**REQUIRED WORK**
Would you print only the lines running from the one with "moved | ketifal" to the final line of the data below, word for word and without pictures?

*** GIVEN DATA ***

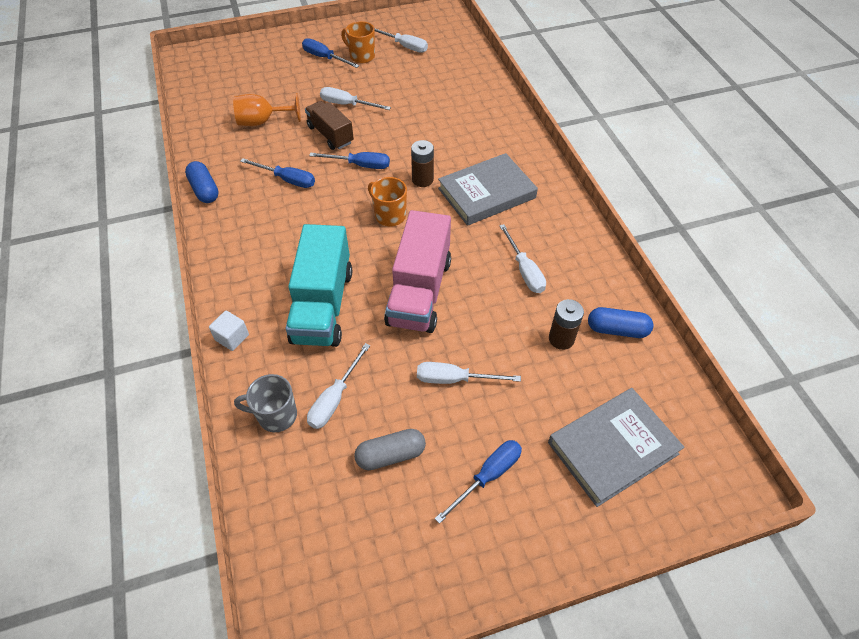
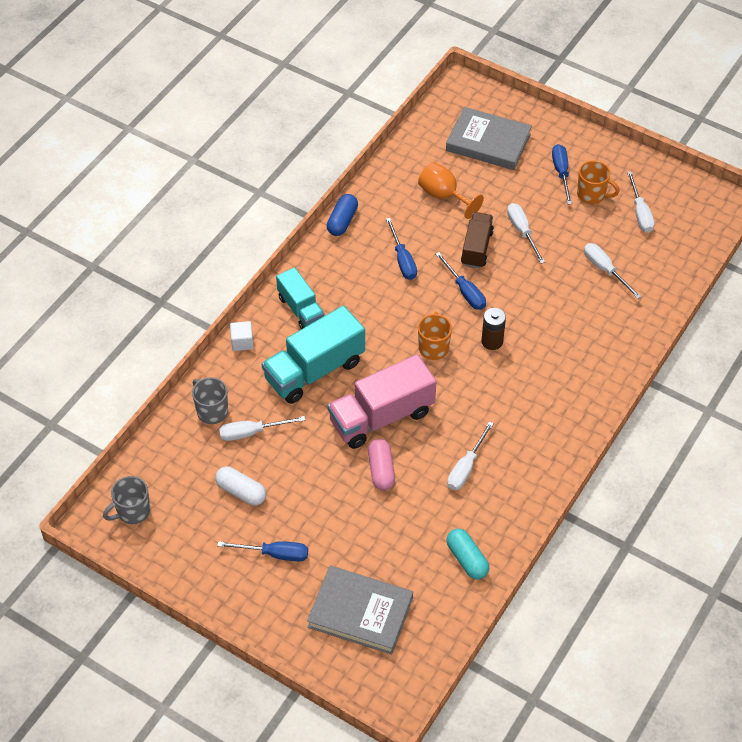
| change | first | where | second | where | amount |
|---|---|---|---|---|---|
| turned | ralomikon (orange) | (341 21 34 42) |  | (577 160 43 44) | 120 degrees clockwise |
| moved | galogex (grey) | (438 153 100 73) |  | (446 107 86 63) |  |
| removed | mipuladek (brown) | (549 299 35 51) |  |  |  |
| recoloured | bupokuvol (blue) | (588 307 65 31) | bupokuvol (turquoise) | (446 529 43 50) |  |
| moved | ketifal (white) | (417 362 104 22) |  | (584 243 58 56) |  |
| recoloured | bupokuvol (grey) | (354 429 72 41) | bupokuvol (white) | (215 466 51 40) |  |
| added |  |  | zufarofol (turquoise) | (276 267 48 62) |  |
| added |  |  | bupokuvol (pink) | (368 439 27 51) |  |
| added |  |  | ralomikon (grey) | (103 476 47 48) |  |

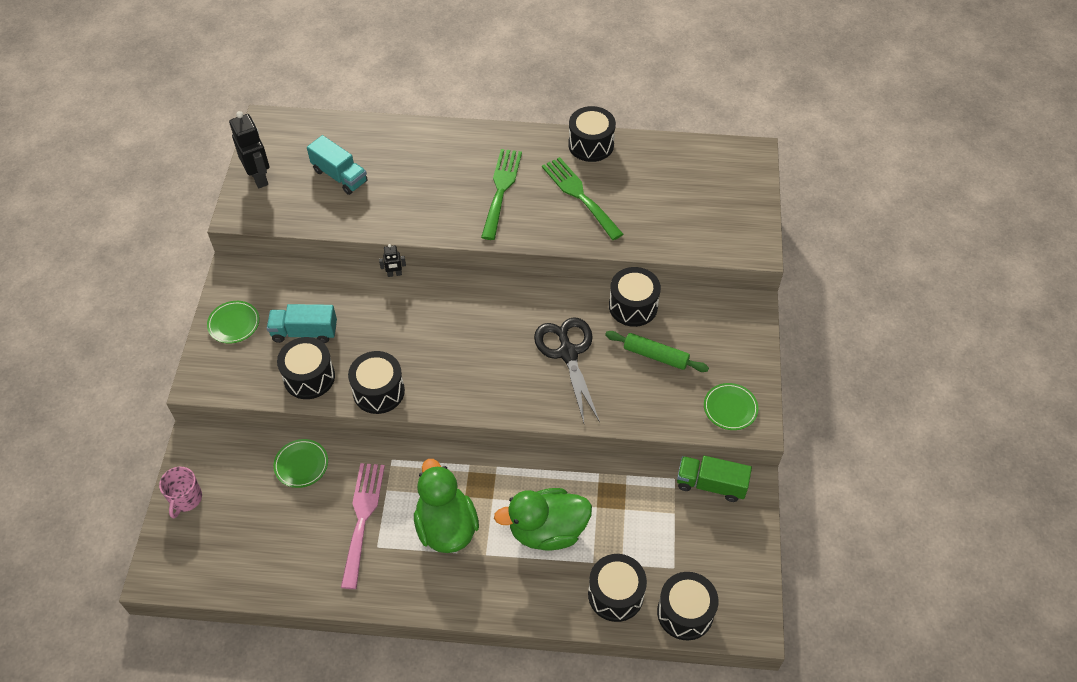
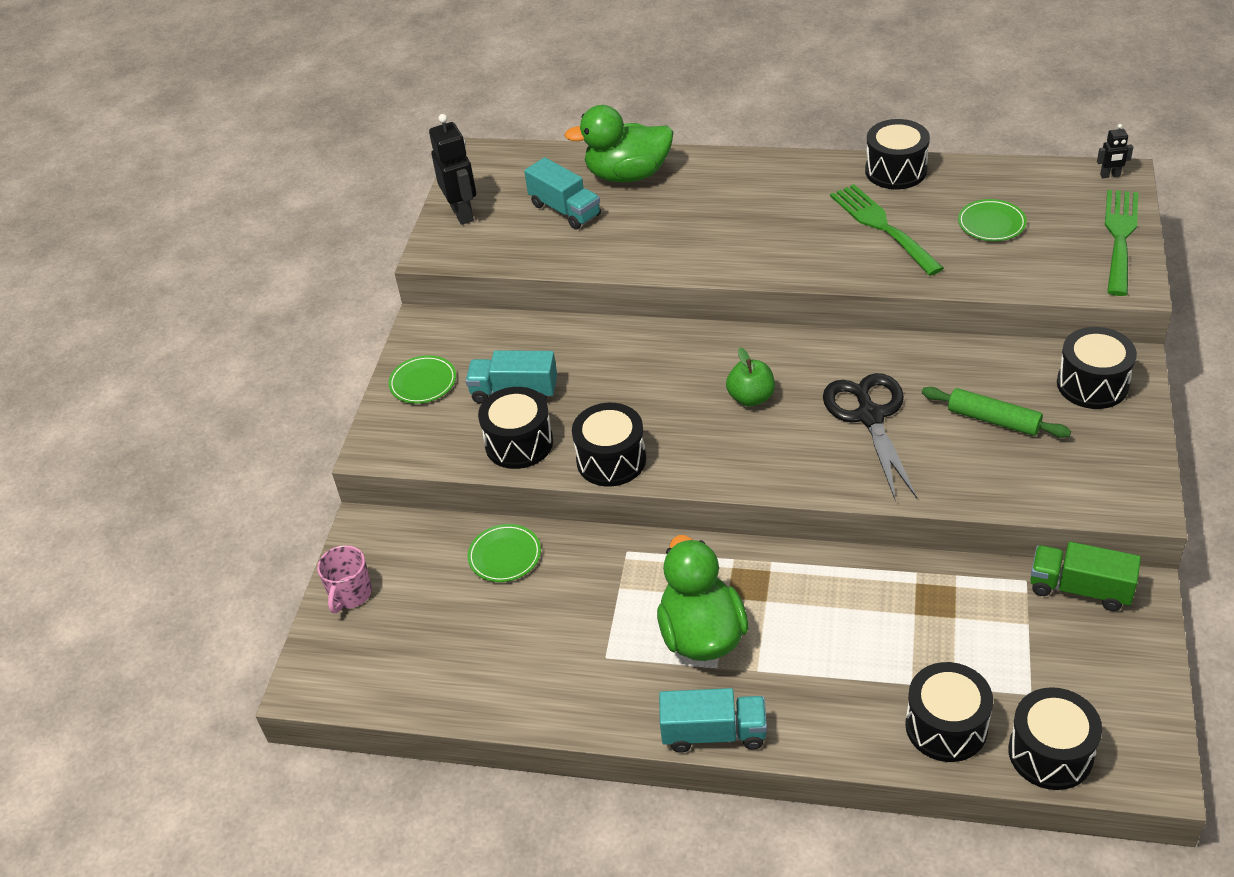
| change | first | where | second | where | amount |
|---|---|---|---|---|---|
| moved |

*** End of GIVEN DATA ***

**ANSWER**
| moved | ketifal (white) | (417 362 104 22) |  | (584 243 58 56) |  |
| recoloured | bupokuvol (grey) | (354 429 72 41) | bupokuvol (white) | (215 466 51 40) |  |
| added |  |  | zufarofol (turquoise) | (276 267 48 62) |  |
| added |  |  | bupokuvol (pink) | (368 439 27 51) |  |
| added |  |  | ralomikon (grey) | (103 476 47 48) |  |

| change | first | where | second | where | amount |
|---|---|---|---|---|---|
| moved |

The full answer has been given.